— Aim of the task —
Once the pictures are set aside, reproduce the remaining data exactly.

— Given information —
________________________________________

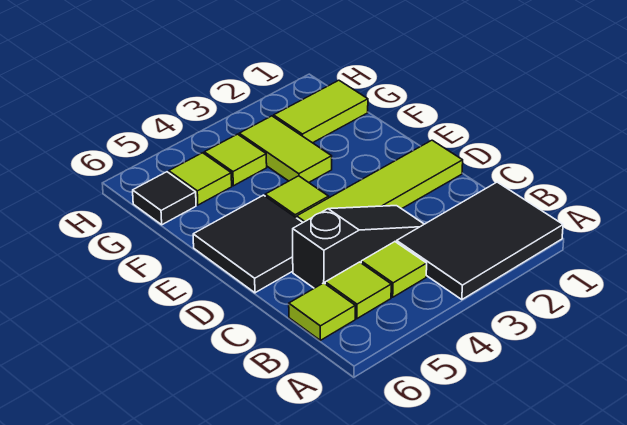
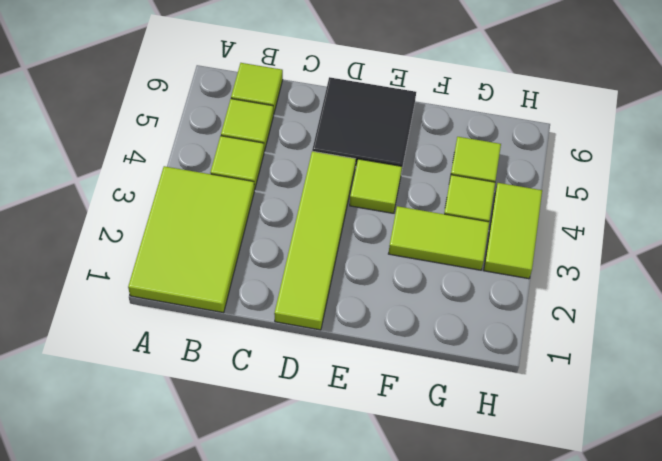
black tile A1:B3 level 1 -> lime tile A1:B3 level 1
black slope C3:C5 level 1 top 5 -> none
lime tile G1:G2 level 1 -> lime tile H3:H4 level 1
black tile G6 level 1 -> none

________________________________________

— Solution to this exercise —
black tile A1:B3 level 1 -> lime tile A1:B3 level 1
black slope C3:C5 level 1 top 5 -> none
lime tile G1:G2 level 1 -> lime tile H3:H4 level 1
black tile G6 level 1 -> none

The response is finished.